WHAT THE EXERCISE ASKS: Go through the listing beneath this task and return every line that carries the string "blue".

THE DATA:
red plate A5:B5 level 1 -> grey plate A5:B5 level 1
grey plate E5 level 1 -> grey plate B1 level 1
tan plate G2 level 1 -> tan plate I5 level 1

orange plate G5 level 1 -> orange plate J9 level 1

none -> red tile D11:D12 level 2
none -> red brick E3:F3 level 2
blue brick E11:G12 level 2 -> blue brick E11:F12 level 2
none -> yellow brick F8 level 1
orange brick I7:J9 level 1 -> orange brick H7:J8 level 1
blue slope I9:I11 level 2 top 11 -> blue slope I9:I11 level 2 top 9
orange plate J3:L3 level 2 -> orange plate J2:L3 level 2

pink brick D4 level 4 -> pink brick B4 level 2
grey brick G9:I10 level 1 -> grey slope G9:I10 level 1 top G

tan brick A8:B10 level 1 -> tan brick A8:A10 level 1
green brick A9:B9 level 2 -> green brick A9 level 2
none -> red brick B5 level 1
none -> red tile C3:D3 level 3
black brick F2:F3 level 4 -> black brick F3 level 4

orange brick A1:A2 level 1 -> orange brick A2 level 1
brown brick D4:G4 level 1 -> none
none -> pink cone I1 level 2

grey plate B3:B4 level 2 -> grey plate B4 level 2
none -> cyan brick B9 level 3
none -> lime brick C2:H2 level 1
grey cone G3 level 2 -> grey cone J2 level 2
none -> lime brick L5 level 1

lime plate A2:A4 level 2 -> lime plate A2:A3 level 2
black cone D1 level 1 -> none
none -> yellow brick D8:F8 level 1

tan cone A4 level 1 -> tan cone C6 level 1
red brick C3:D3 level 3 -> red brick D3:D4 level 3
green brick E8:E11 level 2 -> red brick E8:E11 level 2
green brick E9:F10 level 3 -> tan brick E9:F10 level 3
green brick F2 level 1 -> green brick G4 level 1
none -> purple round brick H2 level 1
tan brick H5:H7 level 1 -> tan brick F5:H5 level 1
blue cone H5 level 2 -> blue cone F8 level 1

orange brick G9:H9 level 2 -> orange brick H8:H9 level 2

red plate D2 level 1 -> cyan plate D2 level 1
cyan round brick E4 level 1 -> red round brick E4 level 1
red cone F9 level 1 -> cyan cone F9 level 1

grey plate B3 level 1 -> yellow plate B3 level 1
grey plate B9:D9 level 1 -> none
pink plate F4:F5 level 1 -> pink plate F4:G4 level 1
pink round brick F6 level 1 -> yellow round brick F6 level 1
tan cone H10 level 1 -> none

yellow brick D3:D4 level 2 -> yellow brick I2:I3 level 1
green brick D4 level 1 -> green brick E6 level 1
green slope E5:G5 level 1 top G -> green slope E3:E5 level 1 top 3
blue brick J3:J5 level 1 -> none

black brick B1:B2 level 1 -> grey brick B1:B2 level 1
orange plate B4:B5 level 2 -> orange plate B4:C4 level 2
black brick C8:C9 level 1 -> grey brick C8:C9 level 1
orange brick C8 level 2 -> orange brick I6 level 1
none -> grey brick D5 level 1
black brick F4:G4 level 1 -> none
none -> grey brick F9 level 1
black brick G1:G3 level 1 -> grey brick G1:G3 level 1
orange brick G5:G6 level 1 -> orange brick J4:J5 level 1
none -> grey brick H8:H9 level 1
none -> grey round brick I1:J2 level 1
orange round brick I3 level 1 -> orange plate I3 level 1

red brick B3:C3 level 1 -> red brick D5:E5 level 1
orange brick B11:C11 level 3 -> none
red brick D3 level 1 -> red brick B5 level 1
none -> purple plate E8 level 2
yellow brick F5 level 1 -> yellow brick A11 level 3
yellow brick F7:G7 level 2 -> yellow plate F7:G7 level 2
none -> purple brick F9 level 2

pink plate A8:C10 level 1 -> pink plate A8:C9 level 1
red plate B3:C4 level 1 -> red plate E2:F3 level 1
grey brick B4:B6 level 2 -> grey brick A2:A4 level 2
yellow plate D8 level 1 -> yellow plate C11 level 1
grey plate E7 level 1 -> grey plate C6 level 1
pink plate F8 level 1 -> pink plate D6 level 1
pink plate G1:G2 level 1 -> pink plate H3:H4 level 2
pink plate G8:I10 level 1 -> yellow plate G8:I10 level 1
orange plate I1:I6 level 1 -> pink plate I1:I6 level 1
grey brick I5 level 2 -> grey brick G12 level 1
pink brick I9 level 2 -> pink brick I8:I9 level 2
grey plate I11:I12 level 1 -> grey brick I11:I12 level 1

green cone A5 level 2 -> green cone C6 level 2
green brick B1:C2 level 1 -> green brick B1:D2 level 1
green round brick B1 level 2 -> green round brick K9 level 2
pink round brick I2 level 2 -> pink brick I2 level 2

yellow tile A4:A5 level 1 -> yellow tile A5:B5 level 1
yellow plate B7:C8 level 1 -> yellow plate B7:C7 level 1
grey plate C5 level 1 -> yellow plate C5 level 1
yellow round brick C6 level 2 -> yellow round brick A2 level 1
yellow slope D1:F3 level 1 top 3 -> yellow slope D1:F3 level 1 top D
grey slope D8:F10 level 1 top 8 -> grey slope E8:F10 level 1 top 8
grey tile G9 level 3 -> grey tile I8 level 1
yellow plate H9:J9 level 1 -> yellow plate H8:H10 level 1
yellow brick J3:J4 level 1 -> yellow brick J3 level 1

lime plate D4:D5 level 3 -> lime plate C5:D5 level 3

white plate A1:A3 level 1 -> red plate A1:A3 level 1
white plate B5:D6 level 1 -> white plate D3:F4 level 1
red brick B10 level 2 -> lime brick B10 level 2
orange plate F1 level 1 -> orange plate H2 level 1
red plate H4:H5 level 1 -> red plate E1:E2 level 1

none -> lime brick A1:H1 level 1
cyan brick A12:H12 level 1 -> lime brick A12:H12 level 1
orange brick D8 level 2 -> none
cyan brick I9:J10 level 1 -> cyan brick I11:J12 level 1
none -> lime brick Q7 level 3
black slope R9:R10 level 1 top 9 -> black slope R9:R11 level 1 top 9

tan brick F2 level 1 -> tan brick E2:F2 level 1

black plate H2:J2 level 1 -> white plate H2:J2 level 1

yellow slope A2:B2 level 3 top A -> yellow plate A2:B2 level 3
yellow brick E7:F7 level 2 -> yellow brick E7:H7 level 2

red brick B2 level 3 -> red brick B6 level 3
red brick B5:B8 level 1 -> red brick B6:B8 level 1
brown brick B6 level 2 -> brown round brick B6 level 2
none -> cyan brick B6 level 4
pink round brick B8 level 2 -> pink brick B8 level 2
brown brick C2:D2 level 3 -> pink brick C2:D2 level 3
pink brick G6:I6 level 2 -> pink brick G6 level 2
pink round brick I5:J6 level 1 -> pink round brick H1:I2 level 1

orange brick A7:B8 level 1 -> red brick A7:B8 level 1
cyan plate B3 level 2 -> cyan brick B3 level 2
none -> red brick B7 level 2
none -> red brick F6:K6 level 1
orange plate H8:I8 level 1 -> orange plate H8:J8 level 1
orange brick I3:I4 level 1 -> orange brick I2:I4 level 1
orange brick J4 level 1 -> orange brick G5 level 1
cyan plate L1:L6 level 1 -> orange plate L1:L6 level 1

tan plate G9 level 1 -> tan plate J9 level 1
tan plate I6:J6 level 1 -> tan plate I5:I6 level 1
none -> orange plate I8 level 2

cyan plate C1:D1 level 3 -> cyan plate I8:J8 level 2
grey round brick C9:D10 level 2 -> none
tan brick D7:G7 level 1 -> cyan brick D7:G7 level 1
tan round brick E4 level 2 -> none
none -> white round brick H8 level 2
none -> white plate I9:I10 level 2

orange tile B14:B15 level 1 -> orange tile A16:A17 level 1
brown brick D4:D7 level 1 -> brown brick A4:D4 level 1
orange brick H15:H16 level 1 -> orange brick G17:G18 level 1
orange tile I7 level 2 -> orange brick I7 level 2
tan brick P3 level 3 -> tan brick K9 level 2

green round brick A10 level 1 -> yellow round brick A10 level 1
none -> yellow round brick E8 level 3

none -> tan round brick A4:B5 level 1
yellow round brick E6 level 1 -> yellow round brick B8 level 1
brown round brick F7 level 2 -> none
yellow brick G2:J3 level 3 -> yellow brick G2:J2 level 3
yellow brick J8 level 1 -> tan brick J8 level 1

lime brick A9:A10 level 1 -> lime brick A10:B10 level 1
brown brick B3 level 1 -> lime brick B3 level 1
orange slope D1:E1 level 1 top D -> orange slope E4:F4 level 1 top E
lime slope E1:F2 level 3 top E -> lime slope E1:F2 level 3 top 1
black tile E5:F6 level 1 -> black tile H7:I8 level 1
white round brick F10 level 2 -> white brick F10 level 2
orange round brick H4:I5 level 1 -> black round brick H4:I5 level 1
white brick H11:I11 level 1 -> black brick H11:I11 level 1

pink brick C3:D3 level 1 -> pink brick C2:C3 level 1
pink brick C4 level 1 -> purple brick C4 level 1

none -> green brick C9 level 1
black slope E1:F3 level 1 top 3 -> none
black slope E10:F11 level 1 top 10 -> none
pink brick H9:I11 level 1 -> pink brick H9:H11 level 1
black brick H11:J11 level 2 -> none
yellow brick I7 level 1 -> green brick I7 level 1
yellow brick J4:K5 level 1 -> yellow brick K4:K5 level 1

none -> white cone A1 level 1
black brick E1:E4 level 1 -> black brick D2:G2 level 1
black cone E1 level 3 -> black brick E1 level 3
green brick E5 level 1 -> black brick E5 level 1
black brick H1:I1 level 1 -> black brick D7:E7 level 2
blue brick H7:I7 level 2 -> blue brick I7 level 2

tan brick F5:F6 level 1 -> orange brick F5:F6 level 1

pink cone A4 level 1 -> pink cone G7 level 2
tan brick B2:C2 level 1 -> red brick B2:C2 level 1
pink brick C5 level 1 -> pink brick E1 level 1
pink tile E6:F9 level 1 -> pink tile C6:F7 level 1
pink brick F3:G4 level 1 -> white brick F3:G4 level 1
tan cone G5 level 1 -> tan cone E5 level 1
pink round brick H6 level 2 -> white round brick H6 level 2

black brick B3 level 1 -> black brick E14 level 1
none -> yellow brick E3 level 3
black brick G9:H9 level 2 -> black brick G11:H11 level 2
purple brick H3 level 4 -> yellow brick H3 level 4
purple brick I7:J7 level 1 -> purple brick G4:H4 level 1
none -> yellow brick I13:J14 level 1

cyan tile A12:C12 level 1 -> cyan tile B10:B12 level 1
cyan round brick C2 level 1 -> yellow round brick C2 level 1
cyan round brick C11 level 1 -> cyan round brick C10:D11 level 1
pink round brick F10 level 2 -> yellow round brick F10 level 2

WRITTEN RESPONSE:
blue brick E11:G12 level 2 -> blue brick E11:F12 level 2
blue slope I9:I11 level 2 top 11 -> blue slope I9:I11 level 2 top 9
blue cone H5 level 2 -> blue cone F8 level 1
blue brick J3:J5 level 1 -> none
blue brick H7:I7 level 2 -> blue brick I7 level 2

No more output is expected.